(Supplied records)

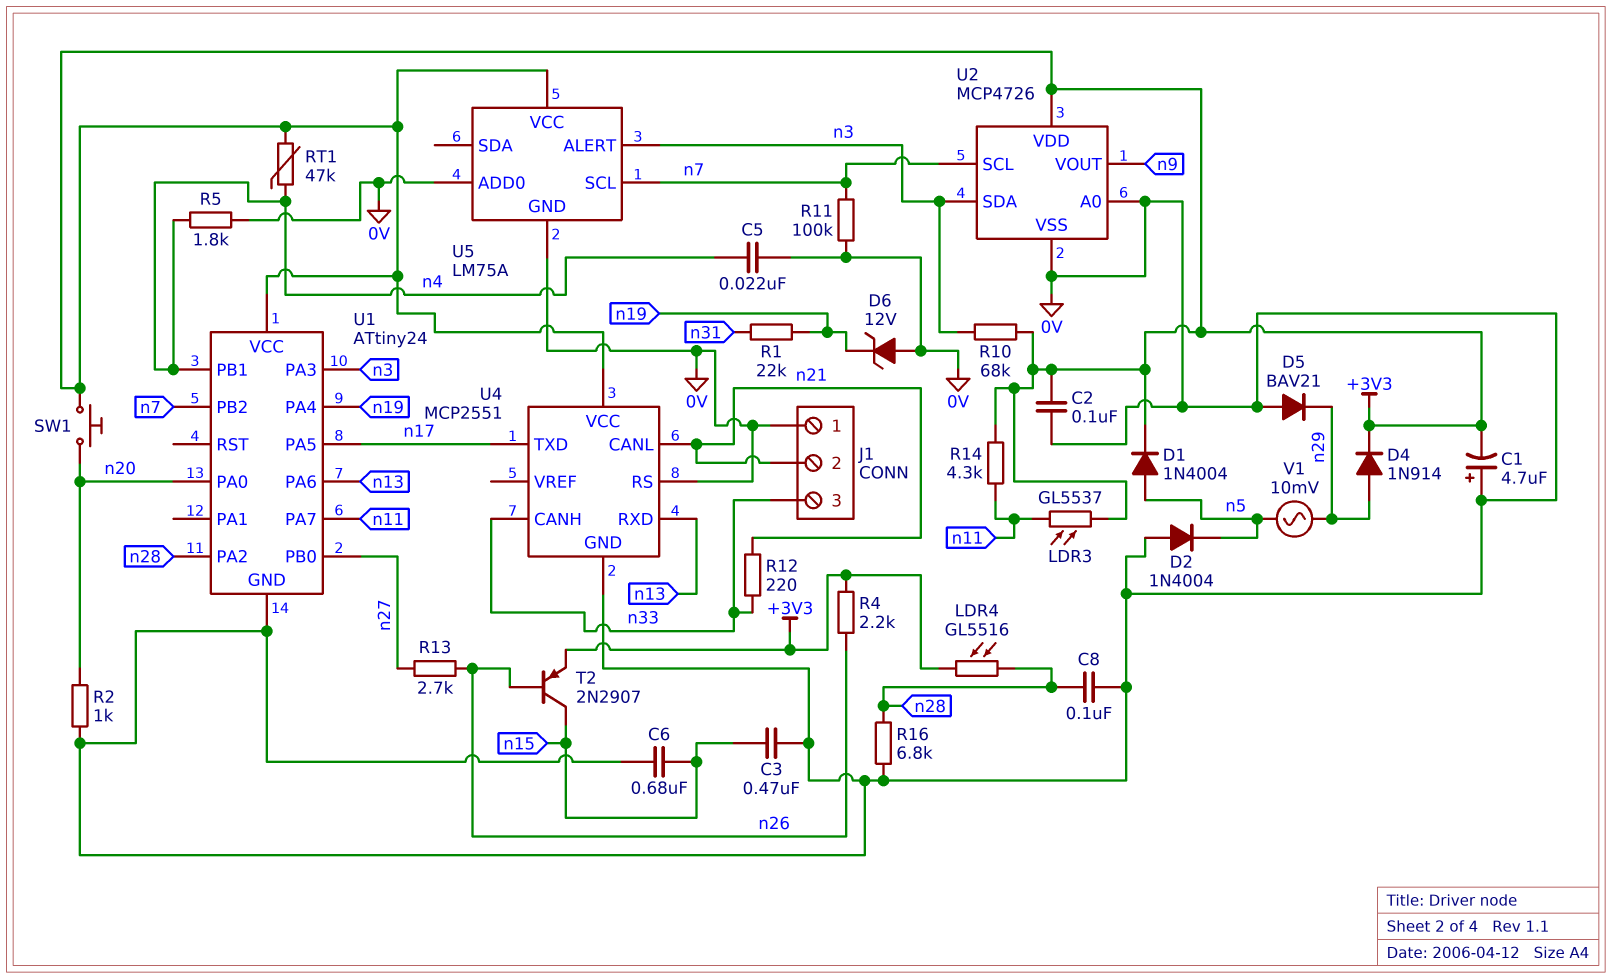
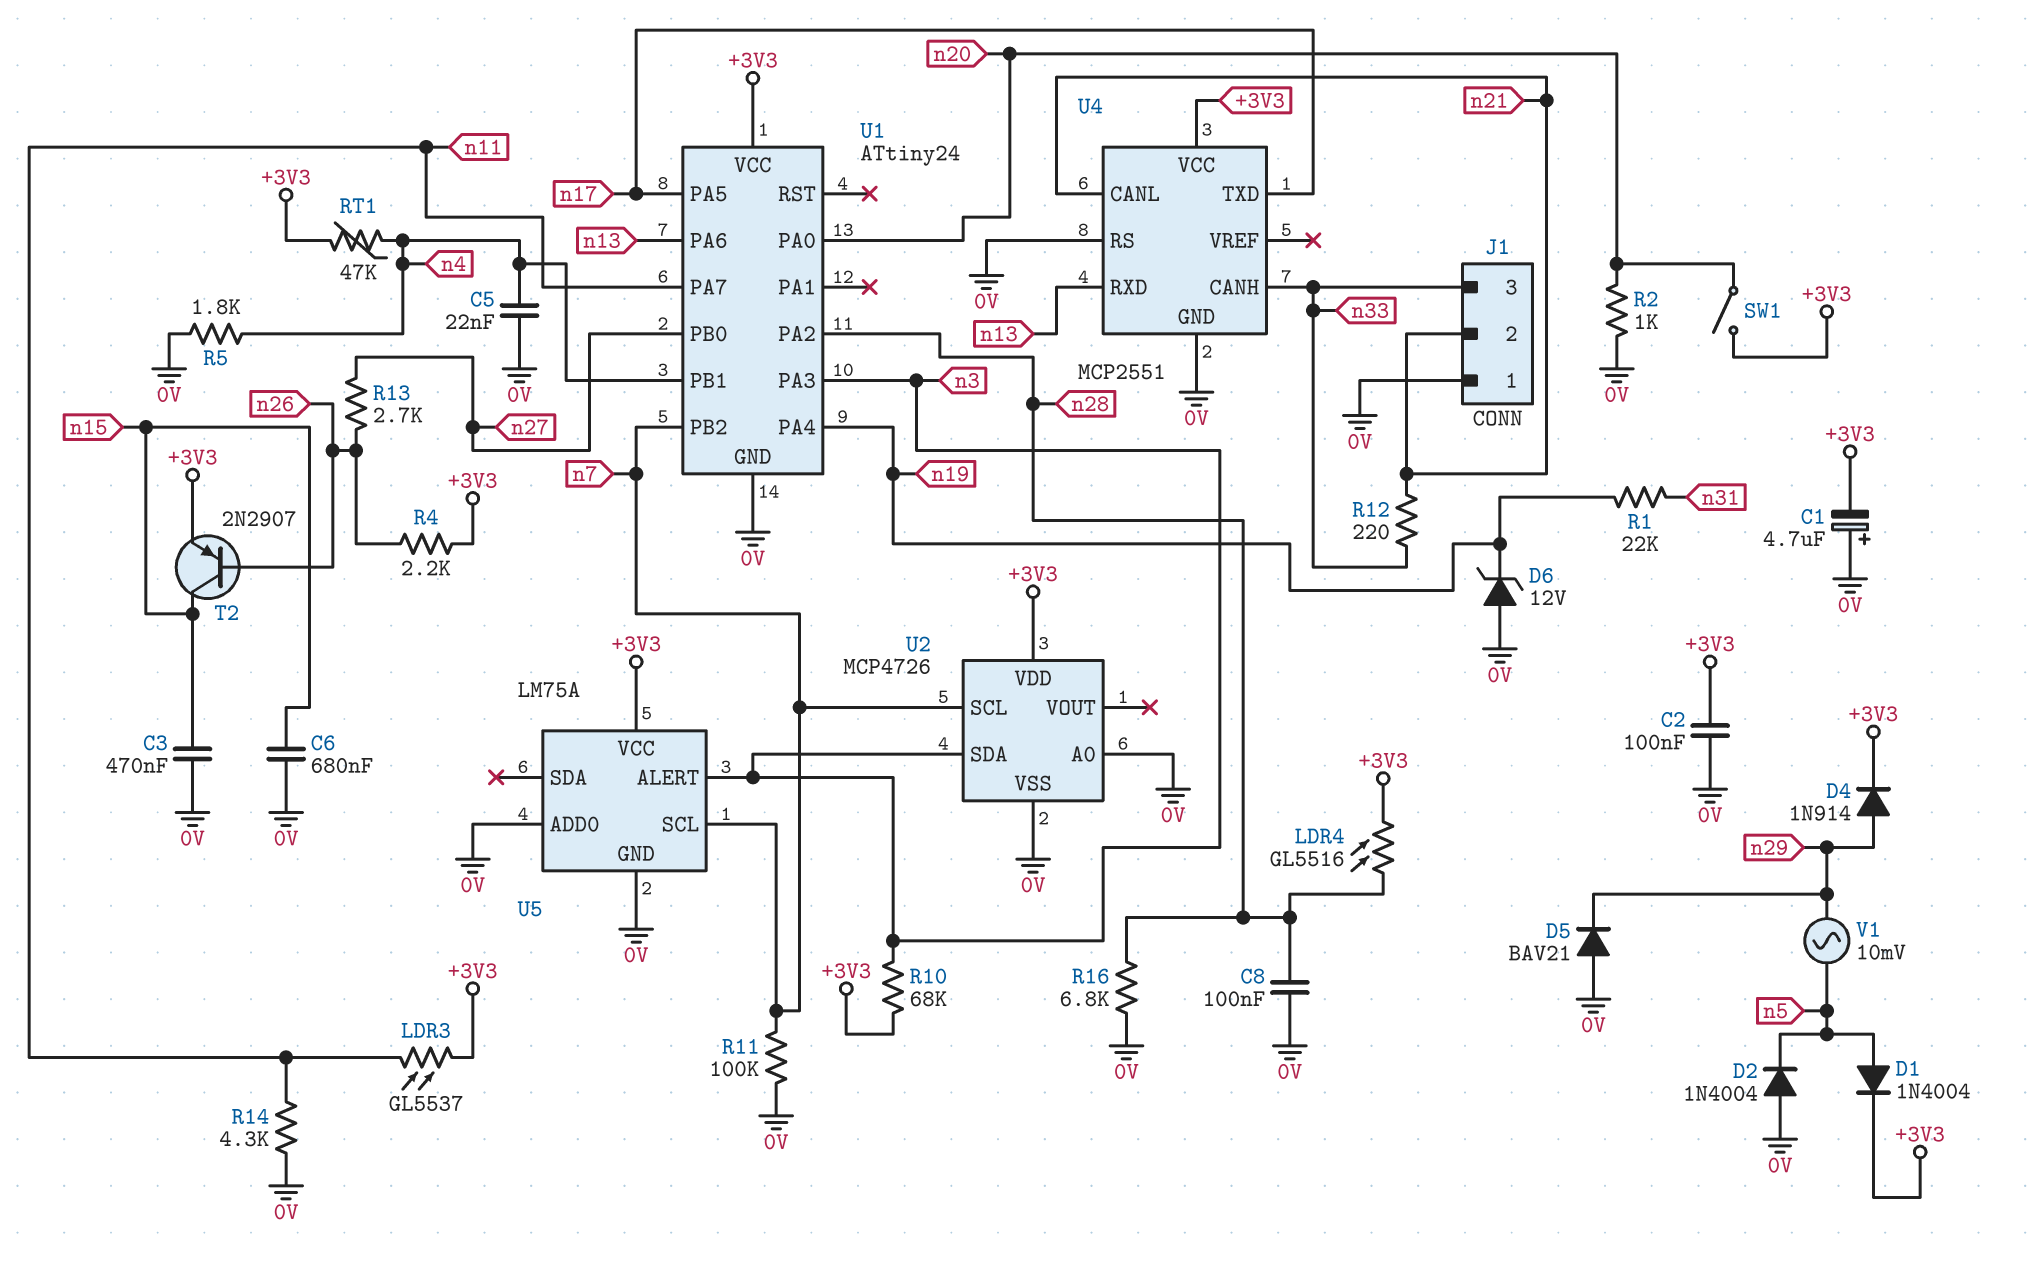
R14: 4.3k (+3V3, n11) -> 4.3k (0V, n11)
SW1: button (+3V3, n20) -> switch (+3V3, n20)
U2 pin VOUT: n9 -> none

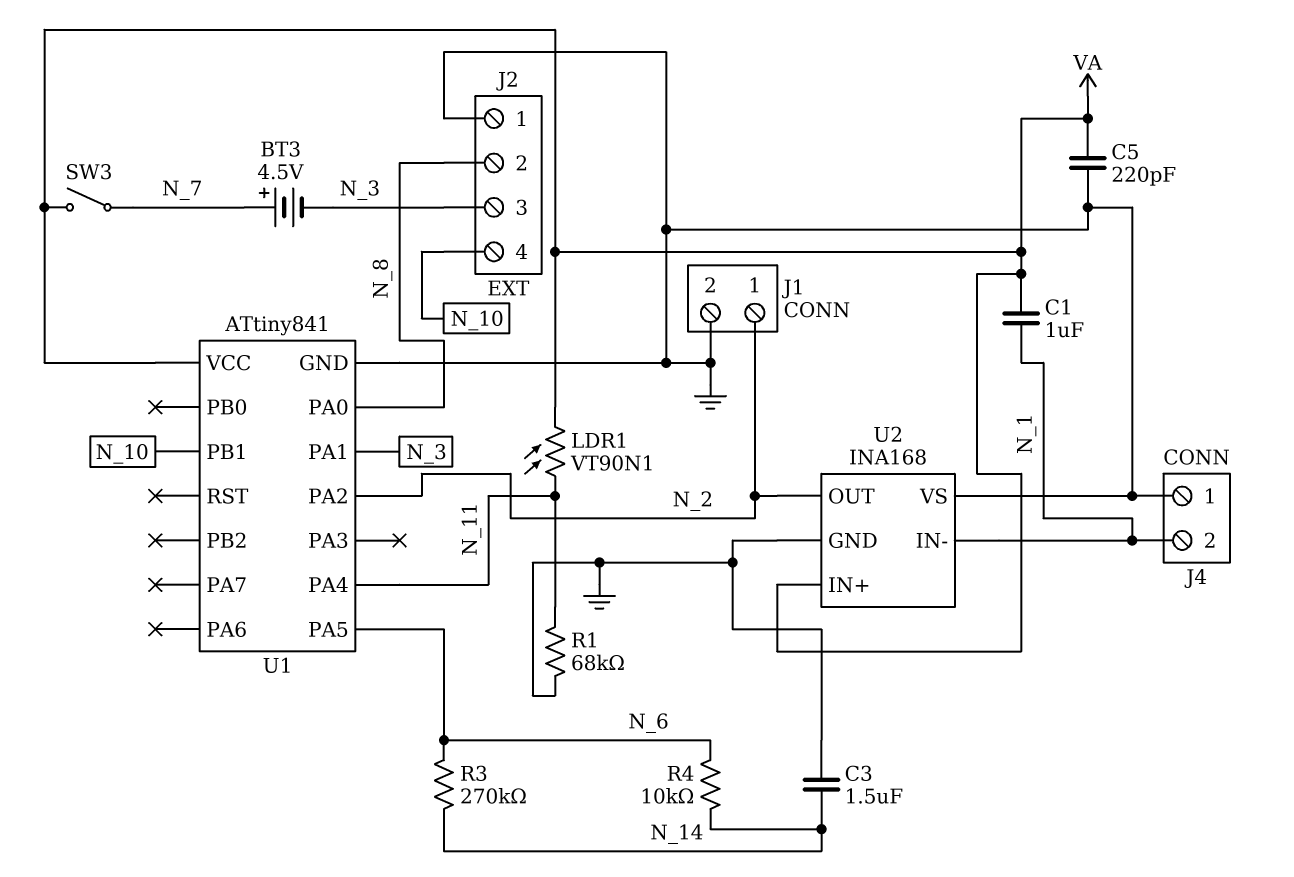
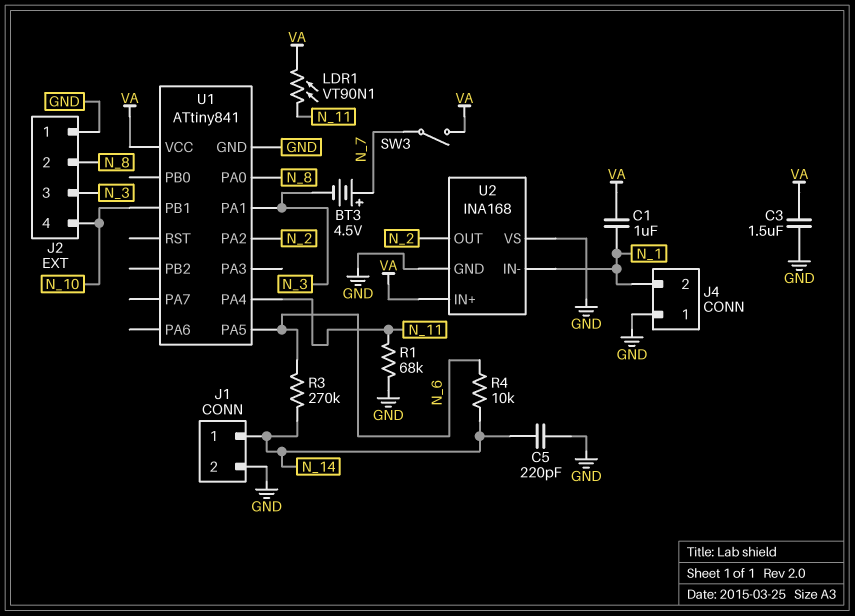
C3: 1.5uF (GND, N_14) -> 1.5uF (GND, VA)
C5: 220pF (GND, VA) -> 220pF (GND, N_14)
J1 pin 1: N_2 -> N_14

(End Supplied records)

* [Task instructions]: Repeat the material above exactly; pictures do not belong in the copy.

* [Answer box]:
R14: 4.3k (+3V3, n11) -> 4.3k (0V, n11)
SW1: button (+3V3, n20) -> switch (+3V3, n20)
U2 pin VOUT: n9 -> none

C3: 1.5uF (GND, N_14) -> 1.5uF (GND, VA)
C5: 220pF (GND, VA) -> 220pF (GND, N_14)
J1 pin 1: N_2 -> N_14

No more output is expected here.